- The task
Reproduce each of the following items verbatim, preserving every line as given.

- Listed entries
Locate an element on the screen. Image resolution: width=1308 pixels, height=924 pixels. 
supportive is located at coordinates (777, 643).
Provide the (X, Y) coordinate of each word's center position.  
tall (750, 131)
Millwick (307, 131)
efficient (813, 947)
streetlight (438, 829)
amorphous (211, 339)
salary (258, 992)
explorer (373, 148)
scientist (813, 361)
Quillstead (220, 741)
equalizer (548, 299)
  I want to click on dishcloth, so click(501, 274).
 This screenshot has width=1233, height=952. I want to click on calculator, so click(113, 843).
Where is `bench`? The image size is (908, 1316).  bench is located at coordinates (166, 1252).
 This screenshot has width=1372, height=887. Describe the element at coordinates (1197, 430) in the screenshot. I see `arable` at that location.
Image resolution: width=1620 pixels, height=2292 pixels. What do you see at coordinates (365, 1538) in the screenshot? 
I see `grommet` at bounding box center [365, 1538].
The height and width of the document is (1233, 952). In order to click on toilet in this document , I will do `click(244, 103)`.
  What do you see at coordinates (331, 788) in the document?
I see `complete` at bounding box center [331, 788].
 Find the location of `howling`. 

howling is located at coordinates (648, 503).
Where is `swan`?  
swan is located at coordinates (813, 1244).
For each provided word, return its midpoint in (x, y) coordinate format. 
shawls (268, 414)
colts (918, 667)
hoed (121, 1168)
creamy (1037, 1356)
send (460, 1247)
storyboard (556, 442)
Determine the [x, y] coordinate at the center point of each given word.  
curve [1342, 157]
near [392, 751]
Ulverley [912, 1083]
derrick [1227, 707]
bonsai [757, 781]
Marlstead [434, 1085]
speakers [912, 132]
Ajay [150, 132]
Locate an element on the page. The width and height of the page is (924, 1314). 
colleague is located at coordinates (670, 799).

- Complete response
Locate an element on the screen. Image resolution: width=1308 pixels, height=924 pixels. 
supportive is located at coordinates (777, 643).
Provide the (X, Y) coordinate of each word's center position.  
tall (750, 131)
Millwick (307, 131)
efficient (813, 947)
streetlight (438, 829)
amorphous (211, 339)
salary (258, 992)
explorer (373, 148)
scientist (813, 361)
Quillstead (220, 741)
equalizer (548, 299)
  I want to click on dishcloth, so click(501, 274).
 This screenshot has width=1233, height=952. I want to click on calculator, so click(113, 843).
Where is `bench`? The image size is (908, 1316).  bench is located at coordinates (166, 1252).
 This screenshot has width=1372, height=887. Describe the element at coordinates (1197, 430) in the screenshot. I see `arable` at that location.
Image resolution: width=1620 pixels, height=2292 pixels. What do you see at coordinates (365, 1538) in the screenshot? 
I see `grommet` at bounding box center [365, 1538].
The height and width of the document is (1233, 952). In order to click on toilet in this document , I will do `click(244, 103)`.
  What do you see at coordinates (331, 788) in the document?
I see `complete` at bounding box center [331, 788].
 Find the location of `howling`. 

howling is located at coordinates (648, 503).
Where is `swan`?  
swan is located at coordinates (813, 1244).
For each provided word, return its midpoint in (x, y) coordinate format. 
shawls (268, 414)
colts (918, 667)
hoed (121, 1168)
creamy (1037, 1356)
send (460, 1247)
storyboard (556, 442)
Determine the [x, y] coordinate at the center point of each given word.  
curve [1342, 157]
near [392, 751]
Ulverley [912, 1083]
derrick [1227, 707]
bonsai [757, 781]
Marlstead [434, 1085]
speakers [912, 132]
Ajay [150, 132]
Locate an element on the page. The width and height of the page is (924, 1314). 
colleague is located at coordinates (670, 799).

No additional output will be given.